*What needs to be done*:
Please output exactly the part of the records below that opens with the line containing "V1: 24V (plus" and closes with the line containing "R7: none -> 1.1k (W3, W27)", both lines included, and nothing else.

—————

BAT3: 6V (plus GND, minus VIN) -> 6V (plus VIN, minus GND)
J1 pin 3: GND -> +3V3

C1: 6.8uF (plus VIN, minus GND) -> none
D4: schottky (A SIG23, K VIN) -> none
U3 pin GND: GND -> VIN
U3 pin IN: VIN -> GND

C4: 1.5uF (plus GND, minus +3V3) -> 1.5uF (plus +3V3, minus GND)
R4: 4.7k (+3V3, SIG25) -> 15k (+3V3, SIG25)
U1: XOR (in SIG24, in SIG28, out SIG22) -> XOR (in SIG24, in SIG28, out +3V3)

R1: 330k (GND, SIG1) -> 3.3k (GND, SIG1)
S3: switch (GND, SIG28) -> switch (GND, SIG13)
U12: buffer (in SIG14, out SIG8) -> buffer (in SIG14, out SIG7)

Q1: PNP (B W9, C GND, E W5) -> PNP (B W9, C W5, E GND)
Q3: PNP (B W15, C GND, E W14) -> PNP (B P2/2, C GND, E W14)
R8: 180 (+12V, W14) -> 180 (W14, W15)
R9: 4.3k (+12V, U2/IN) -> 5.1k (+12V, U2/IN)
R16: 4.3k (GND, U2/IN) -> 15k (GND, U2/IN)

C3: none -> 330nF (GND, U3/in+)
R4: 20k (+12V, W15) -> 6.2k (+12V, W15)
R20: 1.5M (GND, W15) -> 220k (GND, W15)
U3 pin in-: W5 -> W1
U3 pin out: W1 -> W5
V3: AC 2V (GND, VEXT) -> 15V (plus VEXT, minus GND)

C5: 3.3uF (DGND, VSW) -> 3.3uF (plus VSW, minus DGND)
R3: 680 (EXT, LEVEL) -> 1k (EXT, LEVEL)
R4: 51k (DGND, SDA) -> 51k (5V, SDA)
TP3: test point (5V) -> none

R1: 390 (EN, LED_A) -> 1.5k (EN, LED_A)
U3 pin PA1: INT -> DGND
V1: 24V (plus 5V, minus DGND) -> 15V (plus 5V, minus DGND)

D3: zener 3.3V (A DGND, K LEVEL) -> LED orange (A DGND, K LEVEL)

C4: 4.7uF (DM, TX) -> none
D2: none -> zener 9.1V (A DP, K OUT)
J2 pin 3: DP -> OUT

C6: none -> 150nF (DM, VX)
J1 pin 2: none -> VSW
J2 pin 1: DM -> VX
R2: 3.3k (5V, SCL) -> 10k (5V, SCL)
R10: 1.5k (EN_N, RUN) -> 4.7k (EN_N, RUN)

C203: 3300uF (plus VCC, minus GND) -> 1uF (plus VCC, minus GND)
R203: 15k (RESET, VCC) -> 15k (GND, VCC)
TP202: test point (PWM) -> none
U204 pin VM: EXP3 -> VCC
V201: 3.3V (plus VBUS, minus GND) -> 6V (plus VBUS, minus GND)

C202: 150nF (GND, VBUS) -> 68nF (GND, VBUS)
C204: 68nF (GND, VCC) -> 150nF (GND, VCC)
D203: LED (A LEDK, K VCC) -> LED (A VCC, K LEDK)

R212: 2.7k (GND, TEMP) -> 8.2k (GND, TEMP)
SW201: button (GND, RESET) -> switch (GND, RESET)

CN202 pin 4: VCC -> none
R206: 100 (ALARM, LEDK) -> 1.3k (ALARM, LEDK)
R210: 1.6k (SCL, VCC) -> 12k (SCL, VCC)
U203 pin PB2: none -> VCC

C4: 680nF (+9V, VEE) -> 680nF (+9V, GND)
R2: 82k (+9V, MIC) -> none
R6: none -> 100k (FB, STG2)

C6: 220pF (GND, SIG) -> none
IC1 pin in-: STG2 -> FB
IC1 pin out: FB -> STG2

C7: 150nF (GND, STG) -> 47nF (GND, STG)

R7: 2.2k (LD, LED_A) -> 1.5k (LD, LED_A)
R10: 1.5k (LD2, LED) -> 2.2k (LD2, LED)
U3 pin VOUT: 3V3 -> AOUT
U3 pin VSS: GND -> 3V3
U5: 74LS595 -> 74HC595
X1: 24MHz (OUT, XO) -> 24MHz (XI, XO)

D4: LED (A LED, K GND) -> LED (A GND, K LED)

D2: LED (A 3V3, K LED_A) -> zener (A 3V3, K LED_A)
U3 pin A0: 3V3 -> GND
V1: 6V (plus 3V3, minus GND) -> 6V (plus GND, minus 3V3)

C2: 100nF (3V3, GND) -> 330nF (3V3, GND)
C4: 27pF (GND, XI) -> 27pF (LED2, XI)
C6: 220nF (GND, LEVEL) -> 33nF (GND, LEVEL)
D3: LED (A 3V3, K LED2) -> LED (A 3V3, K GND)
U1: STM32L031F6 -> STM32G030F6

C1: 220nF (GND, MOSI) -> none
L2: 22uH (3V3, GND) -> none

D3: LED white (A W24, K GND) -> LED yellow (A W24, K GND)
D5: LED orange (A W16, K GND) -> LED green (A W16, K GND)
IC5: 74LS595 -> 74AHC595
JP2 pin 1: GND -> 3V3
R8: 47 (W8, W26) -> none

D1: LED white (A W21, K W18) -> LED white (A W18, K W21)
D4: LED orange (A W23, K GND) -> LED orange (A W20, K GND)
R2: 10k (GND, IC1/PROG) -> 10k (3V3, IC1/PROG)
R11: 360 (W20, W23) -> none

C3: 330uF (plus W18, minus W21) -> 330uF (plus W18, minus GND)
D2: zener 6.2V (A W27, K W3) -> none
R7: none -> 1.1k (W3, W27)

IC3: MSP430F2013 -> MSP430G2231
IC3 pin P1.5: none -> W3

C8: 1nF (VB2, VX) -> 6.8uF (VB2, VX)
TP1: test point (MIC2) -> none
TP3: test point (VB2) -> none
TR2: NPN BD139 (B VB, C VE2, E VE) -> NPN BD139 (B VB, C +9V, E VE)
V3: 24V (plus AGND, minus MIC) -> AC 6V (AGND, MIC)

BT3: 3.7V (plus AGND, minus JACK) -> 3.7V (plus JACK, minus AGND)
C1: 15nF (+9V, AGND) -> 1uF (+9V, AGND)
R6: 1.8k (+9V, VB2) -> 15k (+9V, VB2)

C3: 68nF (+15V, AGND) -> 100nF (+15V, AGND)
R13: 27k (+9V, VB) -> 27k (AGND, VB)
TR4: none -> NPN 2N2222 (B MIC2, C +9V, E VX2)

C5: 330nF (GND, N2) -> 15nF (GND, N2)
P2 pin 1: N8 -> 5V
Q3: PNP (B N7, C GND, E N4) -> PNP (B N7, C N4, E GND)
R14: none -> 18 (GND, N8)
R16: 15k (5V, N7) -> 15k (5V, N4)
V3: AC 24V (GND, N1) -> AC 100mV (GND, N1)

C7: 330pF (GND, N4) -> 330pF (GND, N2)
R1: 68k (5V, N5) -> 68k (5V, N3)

—————

*Exercise response*:
V1: 24V (plus 5V, minus DGND) -> 15V (plus 5V, minus DGND)

D3: zener 3.3V (A DGND, K LEVEL) -> LED orange (A DGND, K LEVEL)

C4: 4.7uF (DM, TX) -> none
D2: none -> zener 9.1V (A DP, K OUT)
J2 pin 3: DP -> OUT

C6: none -> 150nF (DM, VX)
J1 pin 2: none -> VSW
J2 pin 1: DM -> VX
R2: 3.3k (5V, SCL) -> 10k (5V, SCL)
R10: 1.5k (EN_N, RUN) -> 4.7k (EN_N, RUN)

C203: 3300uF (plus VCC, minus GND) -> 1uF (plus VCC, minus GND)
R203: 15k (RESET, VCC) -> 15k (GND, VCC)
TP202: test point (PWM) -> none
U204 pin VM: EXP3 -> VCC
V201: 3.3V (plus VBUS, minus GND) -> 6V (plus VBUS, minus GND)

C202: 150nF (GND, VBUS) -> 68nF (GND, VBUS)
C204: 68nF (GND, VCC) -> 150nF (GND, VCC)
D203: LED (A LEDK, K VCC) -> LED (A VCC, K LEDK)

R212: 2.7k (GND, TEMP) -> 8.2k (GND, TEMP)
SW201: button (GND, RESET) -> switch (GND, RESET)

CN202 pin 4: VCC -> none
R206: 100 (ALARM, LEDK) -> 1.3k (ALARM, LEDK)
R210: 1.6k (SCL, VCC) -> 12k (SCL, VCC)
U203 pin PB2: none -> VCC

C4: 680nF (+9V, VEE) -> 680nF (+9V, GND)
R2: 82k (+9V, MIC) -> none
R6: none -> 100k (FB, STG2)

C6: 220pF (GND, SIG) -> none
IC1 pin in-: STG2 -> FB
IC1 pin out: FB -> STG2

C7: 150nF (GND, STG) -> 47nF (GND, STG)

R7: 2.2k (LD, LED_A) -> 1.5k (LD, LED_A)
R10: 1.5k (LD2, LED) -> 2.2k (LD2, LED)
U3 pin VOUT: 3V3 -> AOUT
U3 pin VSS: GND -> 3V3
U5: 74LS595 -> 74HC595
X1: 24MHz (OUT, XO) -> 24MHz (XI, XO)

D4: LED (A LED, K GND) -> LED (A GND, K LED)

D2: LED (A 3V3, K LED_A) -> zener (A 3V3, K LED_A)
U3 pin A0: 3V3 -> GND
V1: 6V (plus 3V3, minus GND) -> 6V (plus GND, minus 3V3)

C2: 100nF (3V3, GND) -> 330nF (3V3, GND)
C4: 27pF (GND, XI) -> 27pF (LED2, XI)
C6: 220nF (GND, LEVEL) -> 33nF (GND, LEVEL)
D3: LED (A 3V3, K LED2) -> LED (A 3V3, K GND)
U1: STM32L031F6 -> STM32G030F6

C1: 220nF (GND, MOSI) -> none
L2: 22uH (3V3, GND) -> none

D3: LED white (A W24, K GND) -> LED yellow (A W24, K GND)
D5: LED orange (A W16, K GND) -> LED green (A W16, K GND)
IC5: 74LS595 -> 74AHC595
JP2 pin 1: GND -> 3V3
R8: 47 (W8, W26) -> none

D1: LED white (A W21, K W18) -> LED white (A W18, K W21)
D4: LED orange (A W23, K GND) -> LED orange (A W20, K GND)
R2: 10k (GND, IC1/PROG) -> 10k (3V3, IC1/PROG)
R11: 360 (W20, W23) -> none

C3: 330uF (plus W18, minus W21) -> 330uF (plus W18, minus GND)
D2: zener 6.2V (A W27, K W3) -> none
R7: none -> 1.1k (W3, W27)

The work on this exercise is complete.